§ **What is needed**: Find "DIGITS pin VCC: none -> VIN" in the records that follow; print that line and each subsequent line through the last one, verbatim and with nothing added.

Dataset entries

Segment Open

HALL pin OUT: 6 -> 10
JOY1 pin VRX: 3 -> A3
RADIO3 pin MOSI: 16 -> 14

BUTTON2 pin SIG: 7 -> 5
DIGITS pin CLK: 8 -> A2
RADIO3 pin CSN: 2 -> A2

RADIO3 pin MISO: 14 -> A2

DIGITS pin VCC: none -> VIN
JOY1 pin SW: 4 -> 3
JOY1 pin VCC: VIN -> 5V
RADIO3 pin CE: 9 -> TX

Segment Closed

§ **Task output**:
DIGITS pin VCC: none -> VIN
JOY1 pin SW: 4 -> 3
JOY1 pin VCC: VIN -> 5V
RADIO3 pin CE: 9 -> TX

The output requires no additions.